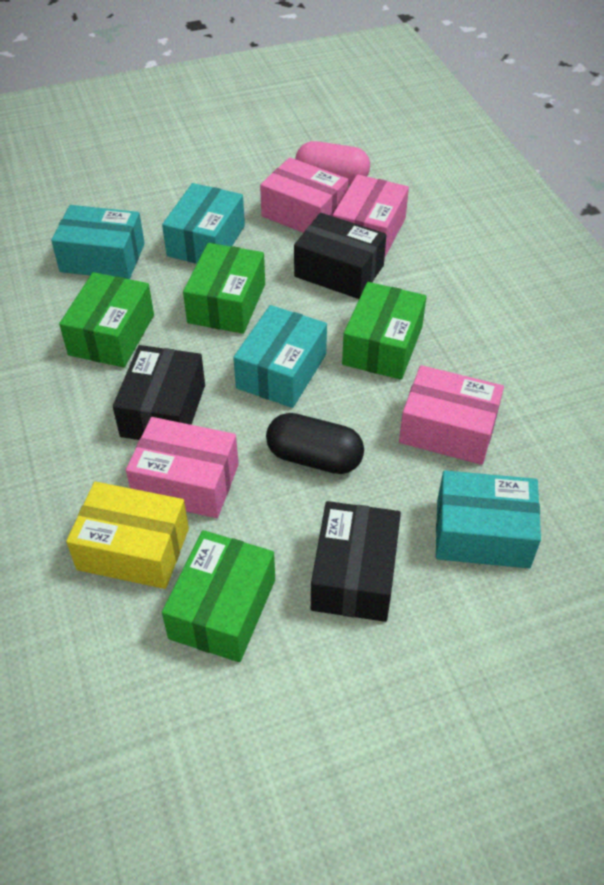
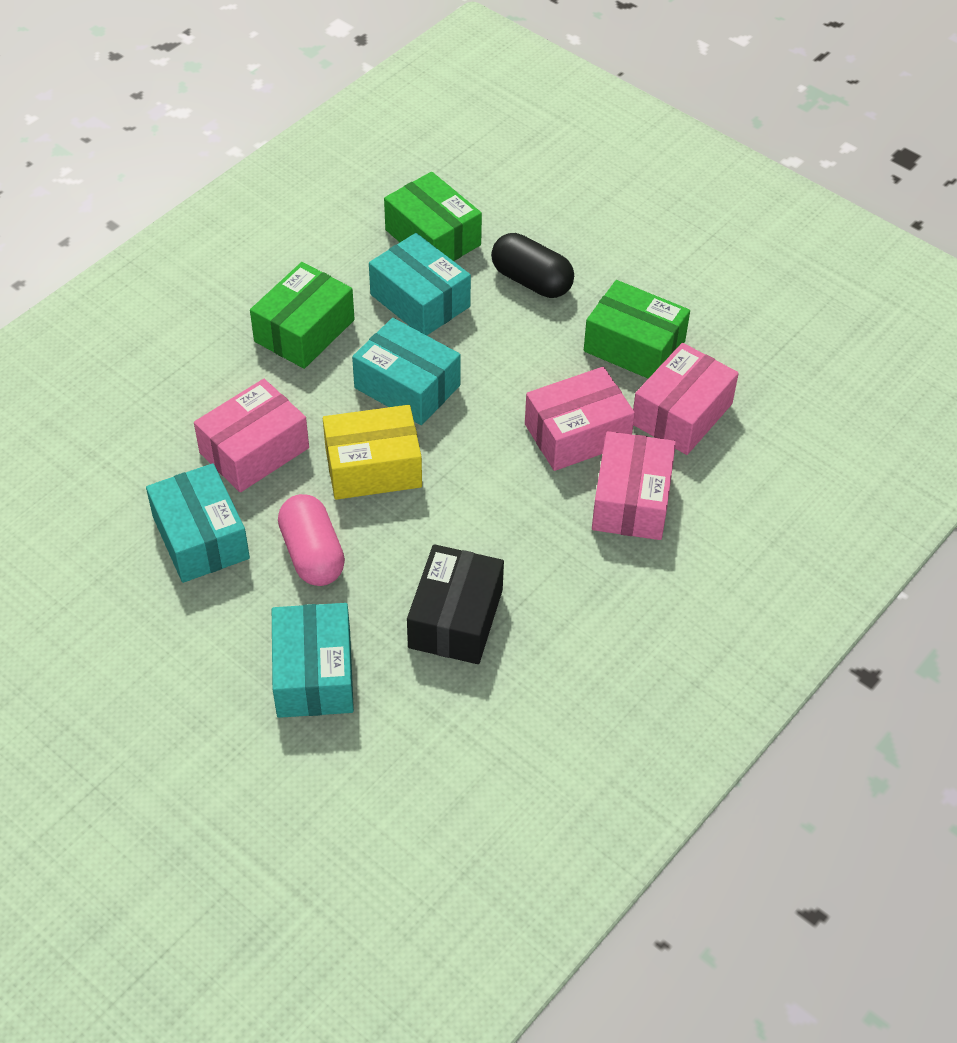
black box: 3 -> 1
green box: 4 -> 3

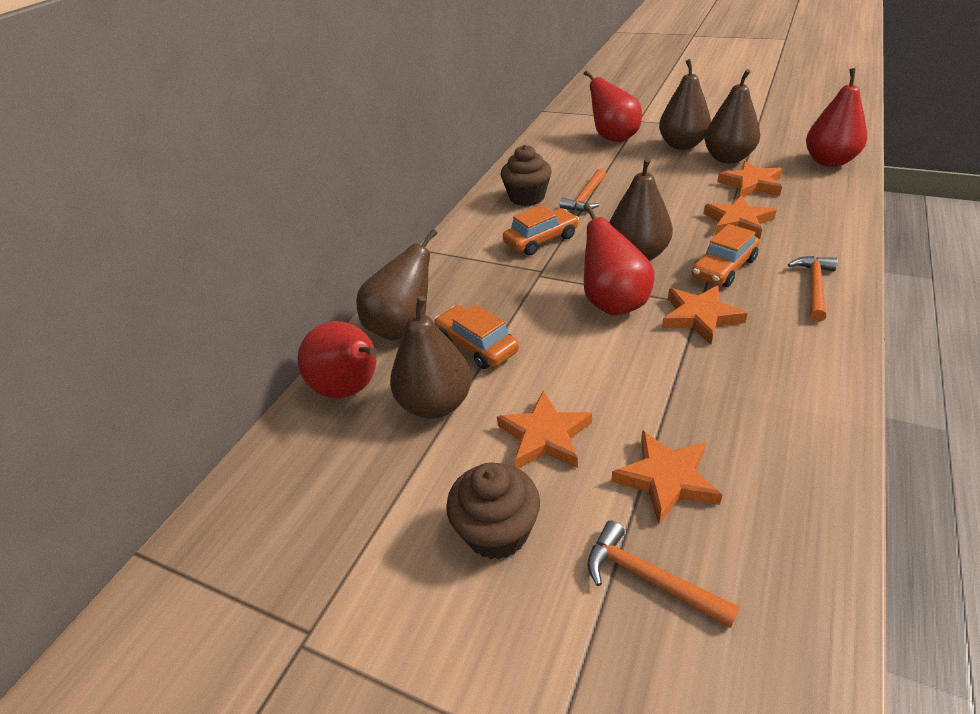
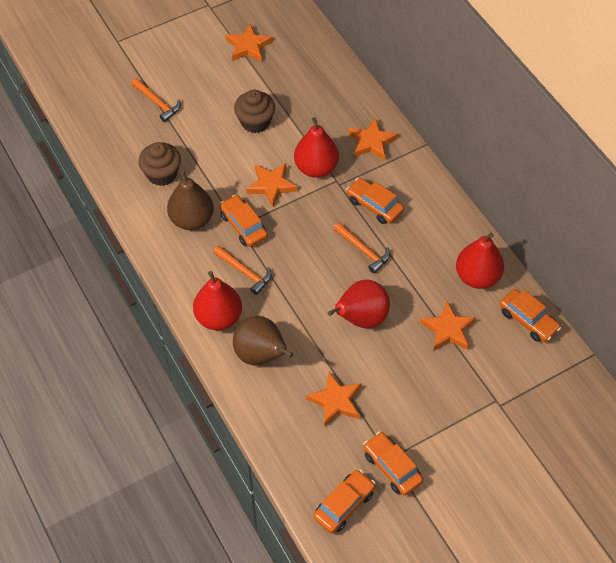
brown pear: 5 -> 2
orange car: 3 -> 5

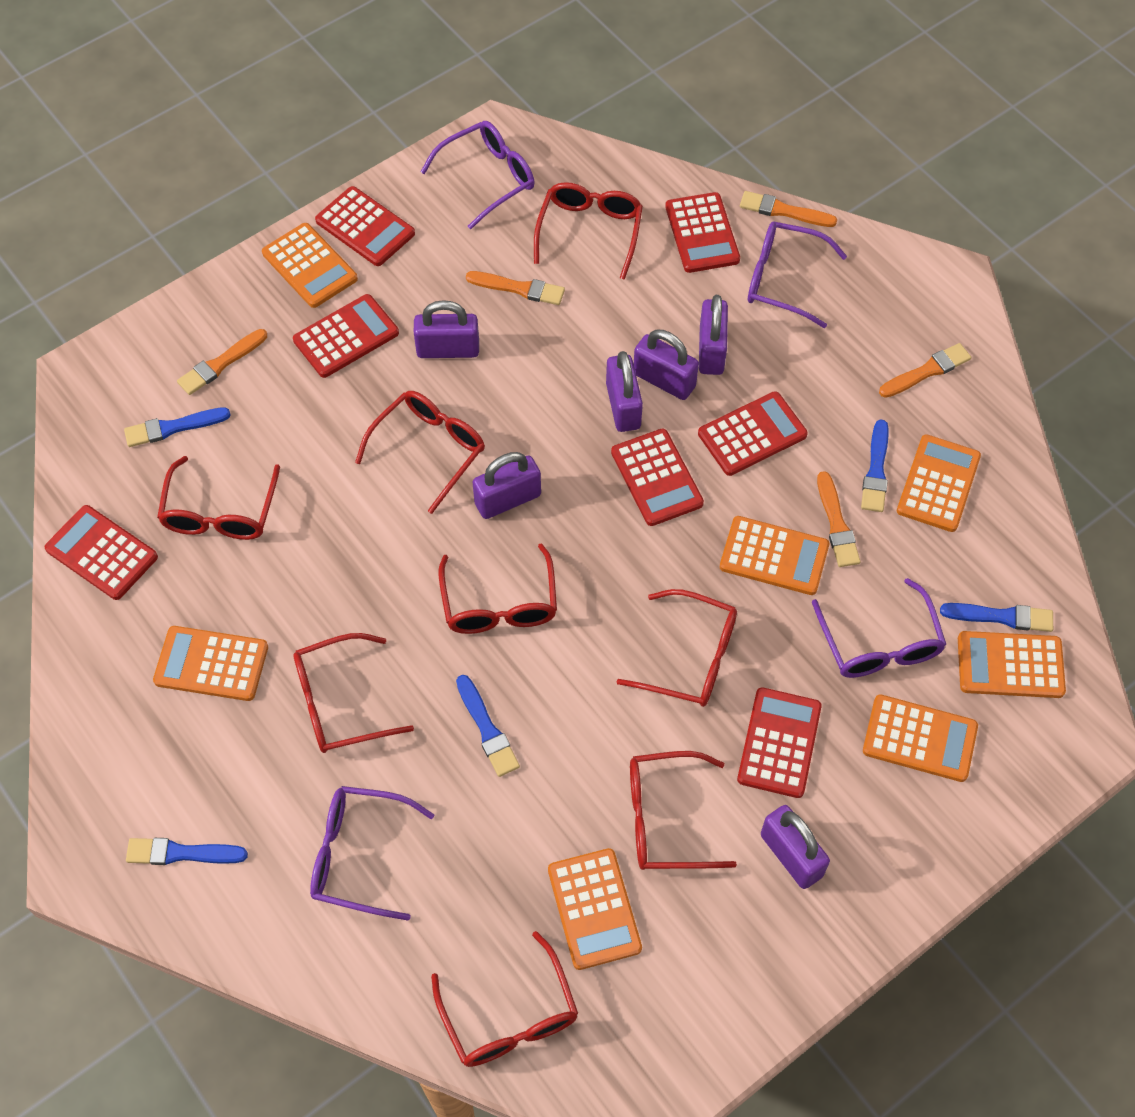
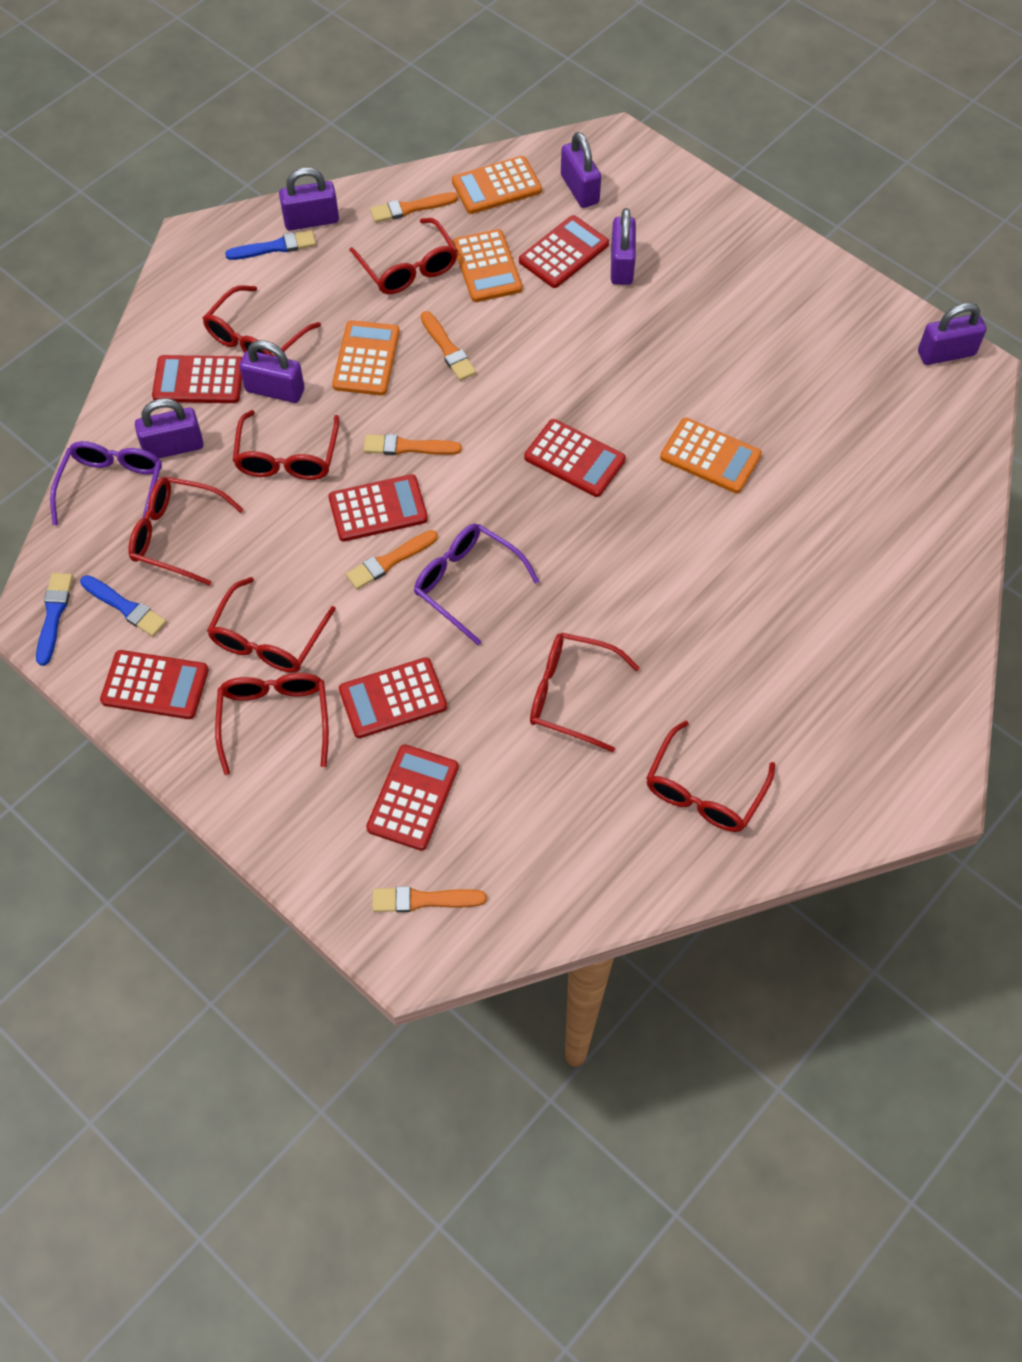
blue brush: 5 -> 3
orange calculator: 7 -> 4
purple glasses: 4 -> 2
━━━━━━━━━━━━━━━━━━━━
(Exercise aim)
Are you able to set down all the lines above exactly, without any pictures?

(Solution for this exercise)
black box: 3 -> 1
green box: 4 -> 3

brown pear: 5 -> 2
orange car: 3 -> 5

blue brush: 5 -> 3
orange calculator: 7 -> 4
purple glasses: 4 -> 2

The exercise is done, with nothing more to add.